Dataset records
------
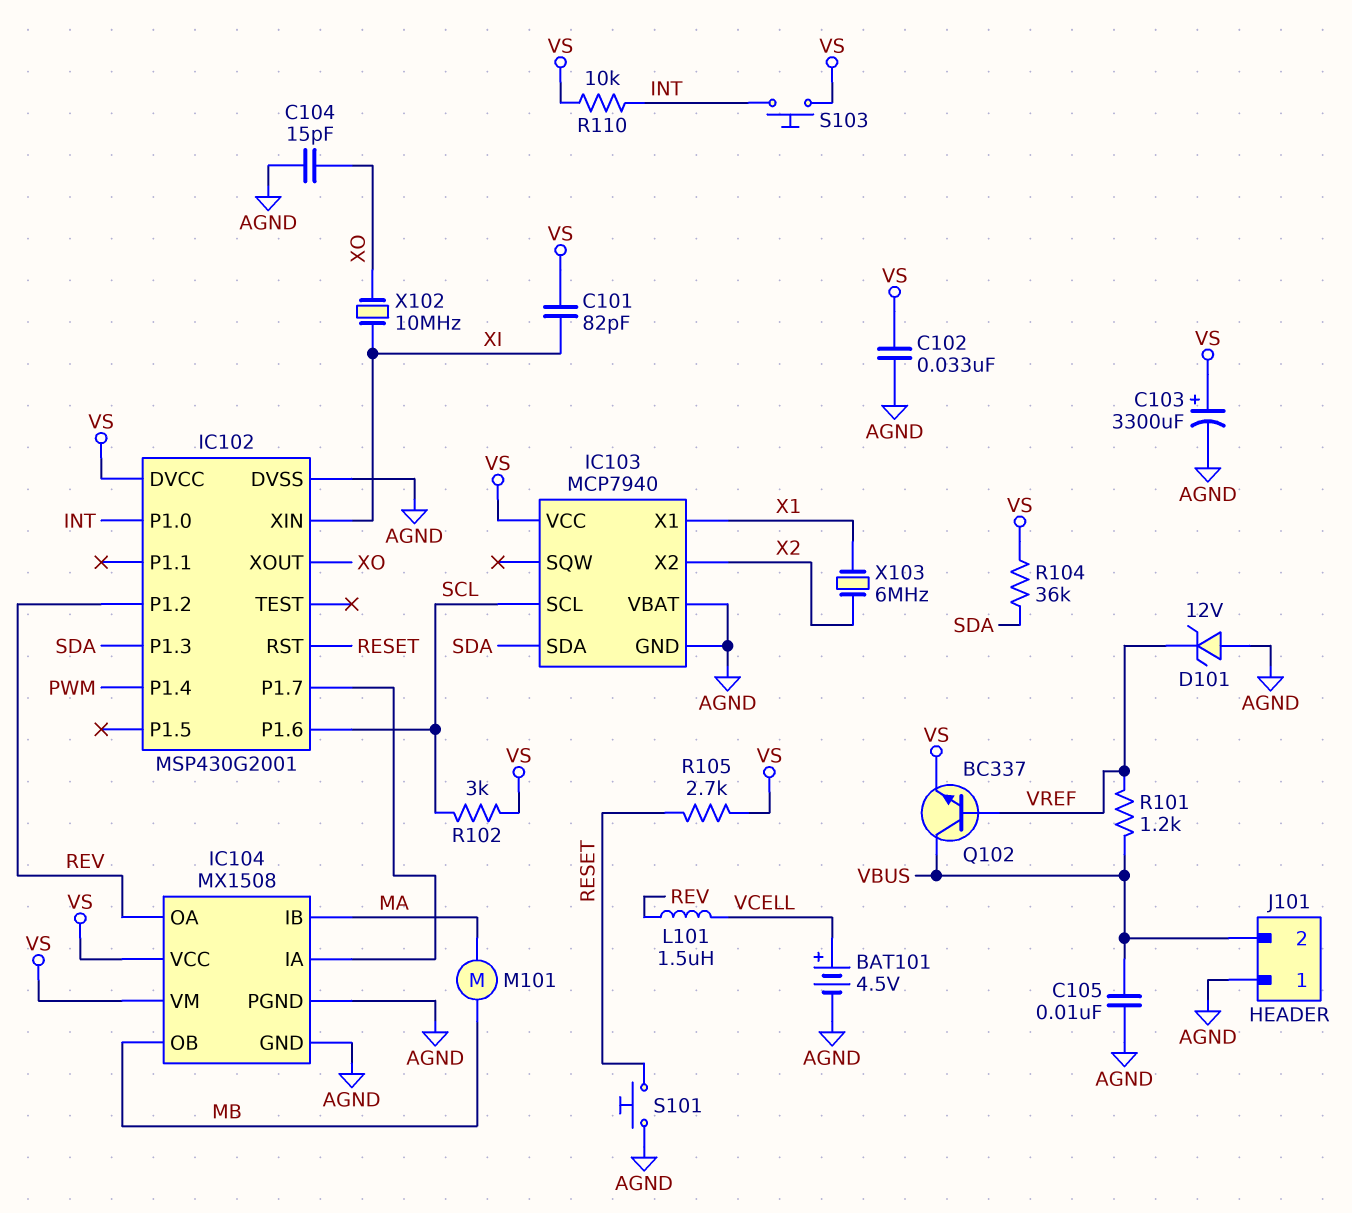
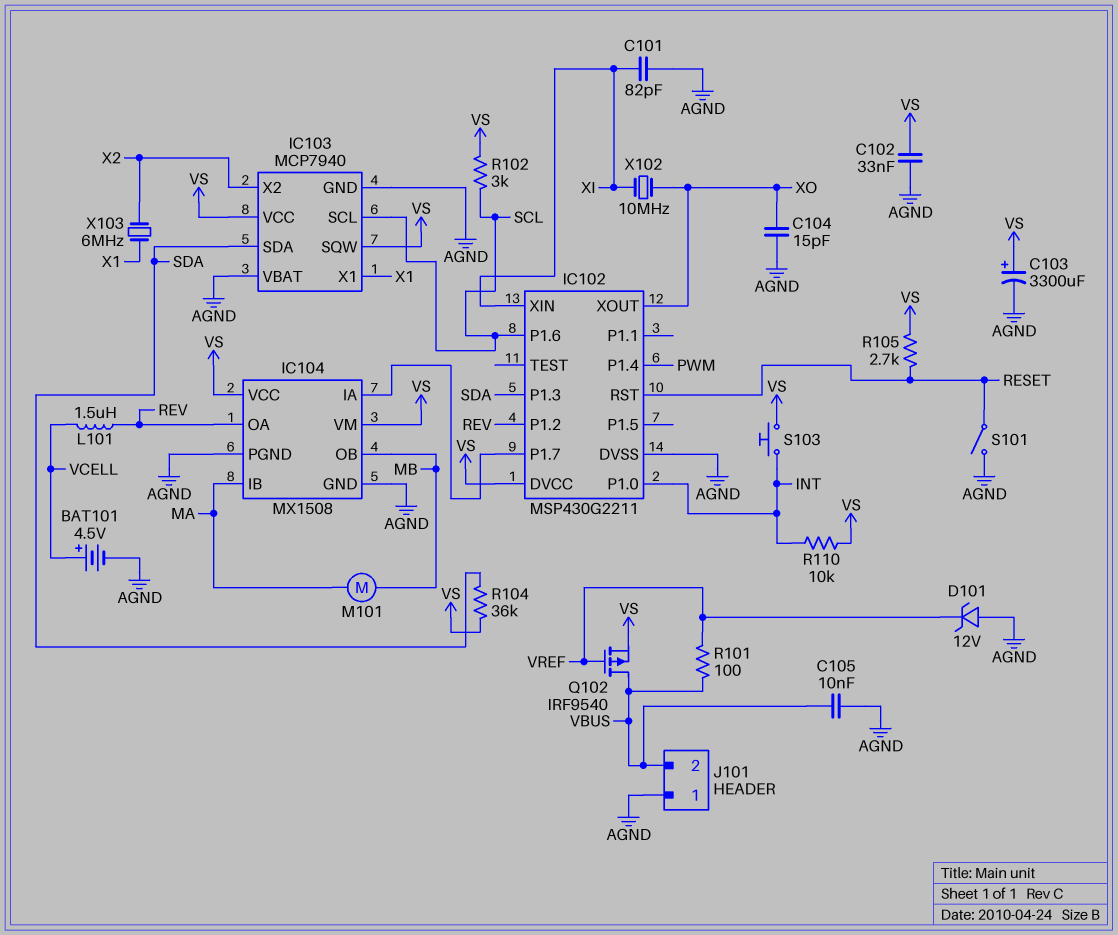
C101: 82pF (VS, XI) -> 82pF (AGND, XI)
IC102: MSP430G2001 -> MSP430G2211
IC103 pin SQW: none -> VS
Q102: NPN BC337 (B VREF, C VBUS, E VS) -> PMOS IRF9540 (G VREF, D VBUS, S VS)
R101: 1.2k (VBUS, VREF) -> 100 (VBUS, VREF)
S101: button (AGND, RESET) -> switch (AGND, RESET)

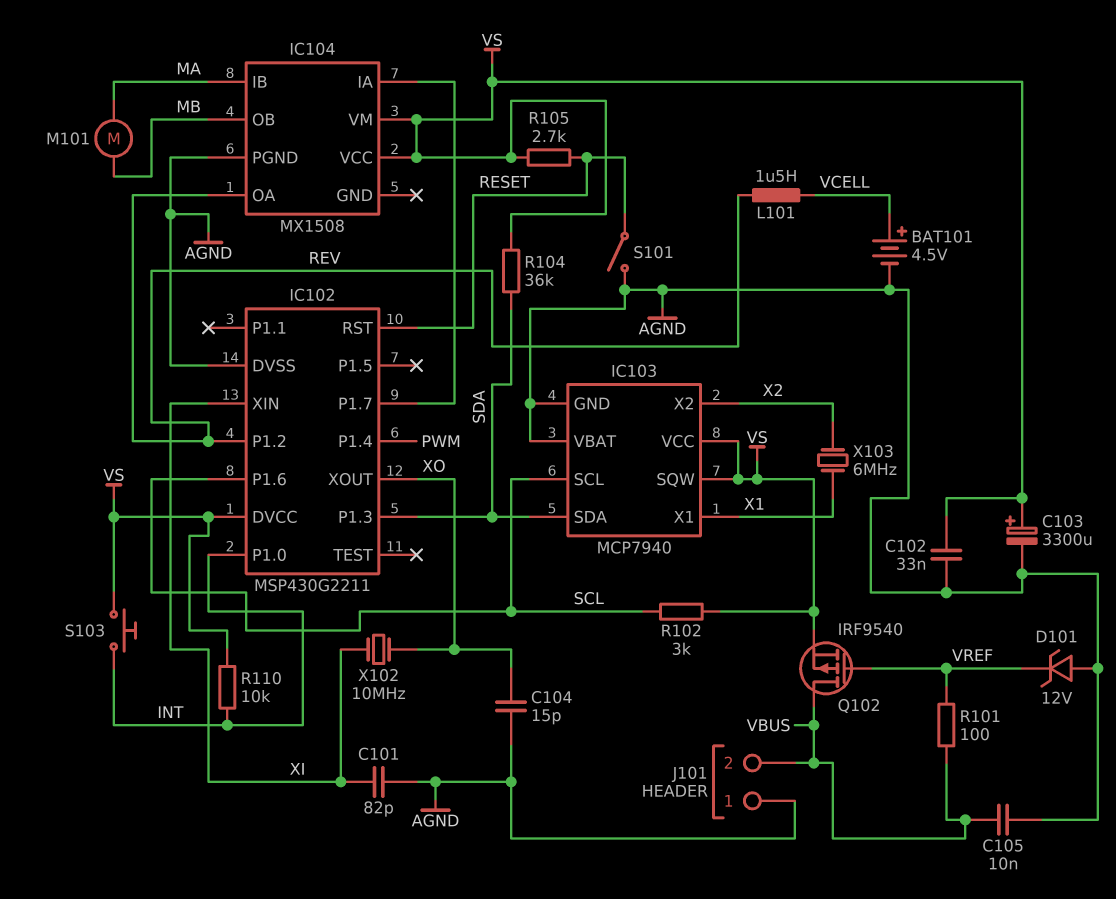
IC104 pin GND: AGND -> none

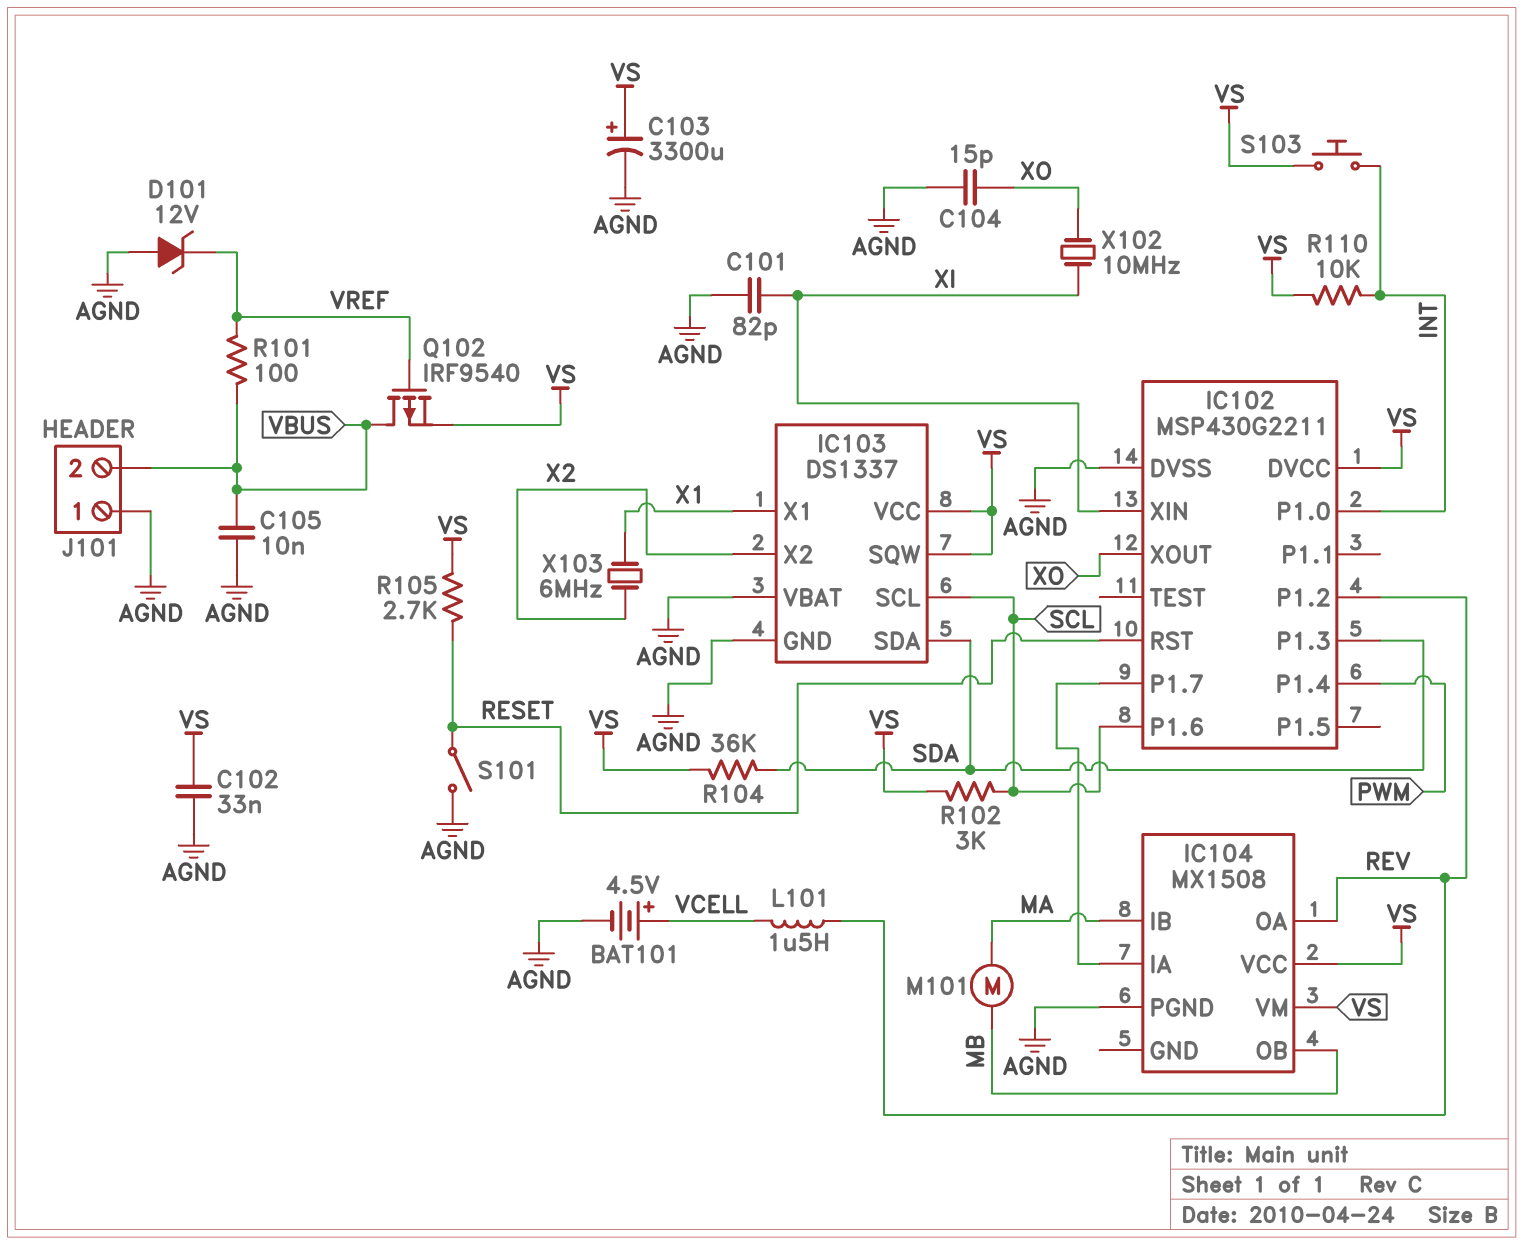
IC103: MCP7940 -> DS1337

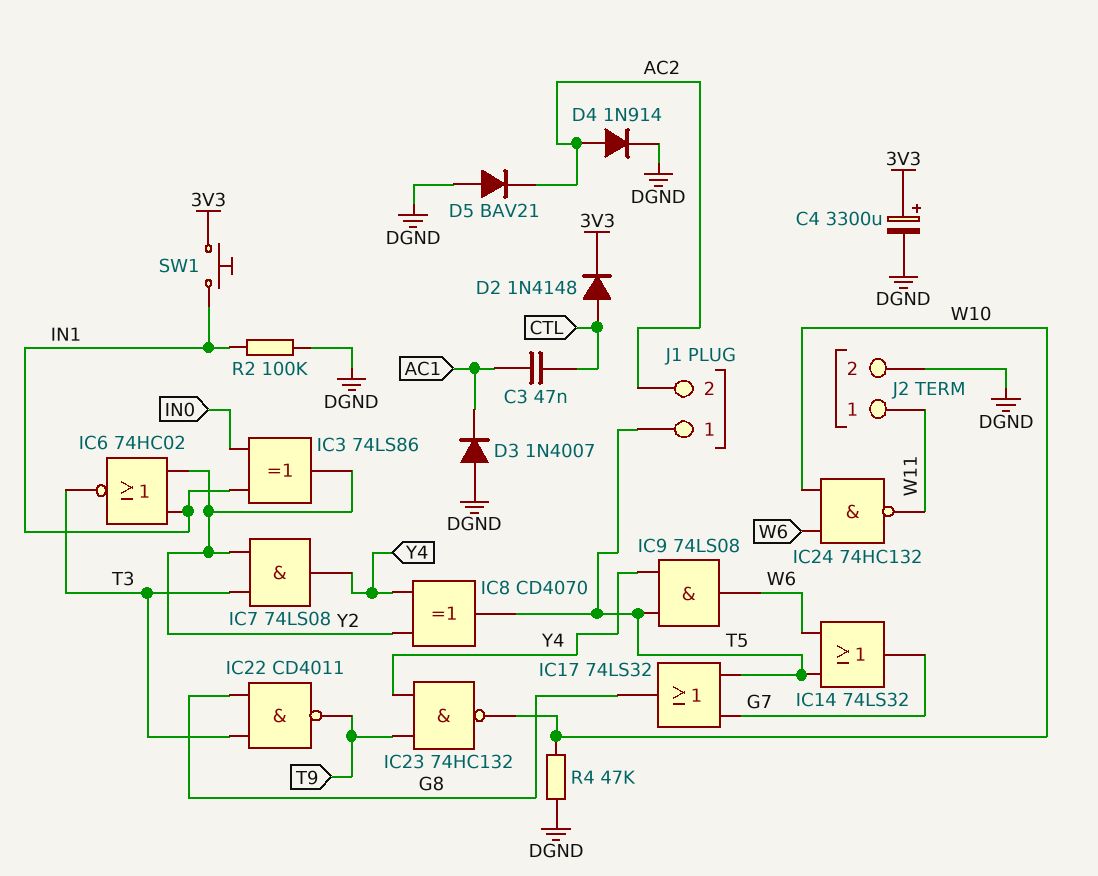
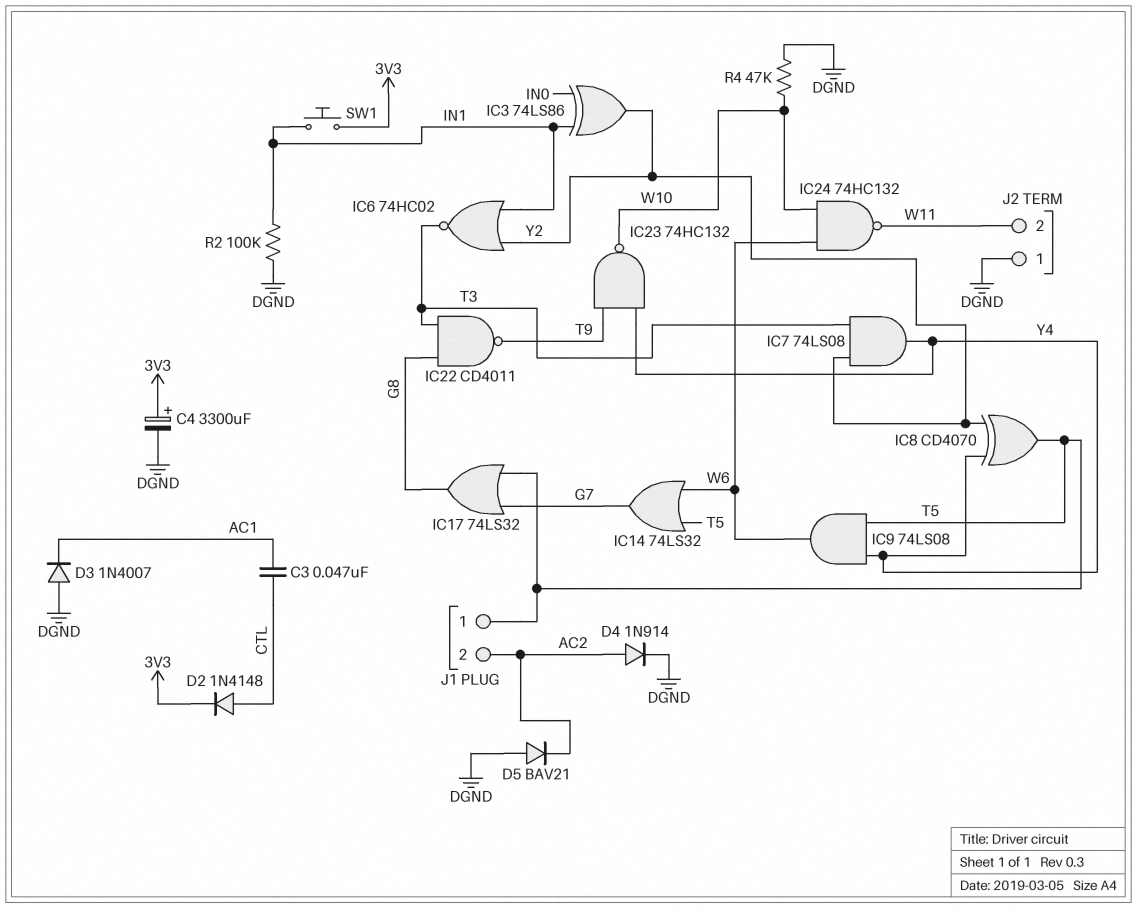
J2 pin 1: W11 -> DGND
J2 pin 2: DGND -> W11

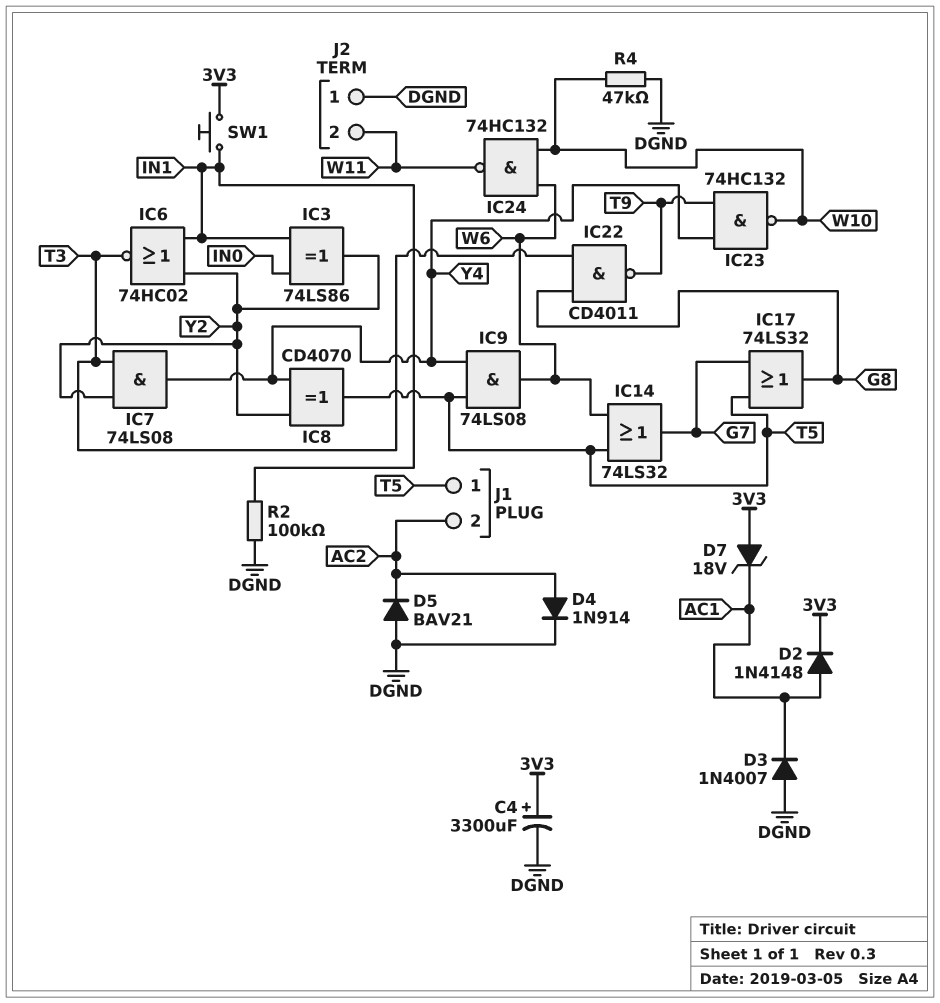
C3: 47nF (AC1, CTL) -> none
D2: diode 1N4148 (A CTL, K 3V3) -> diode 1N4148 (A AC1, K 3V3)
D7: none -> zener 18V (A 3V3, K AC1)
------
◆ **Your task**: Answer with a single number: the count of lines above that contain the string "VREF".

◆ **Final answer**: 2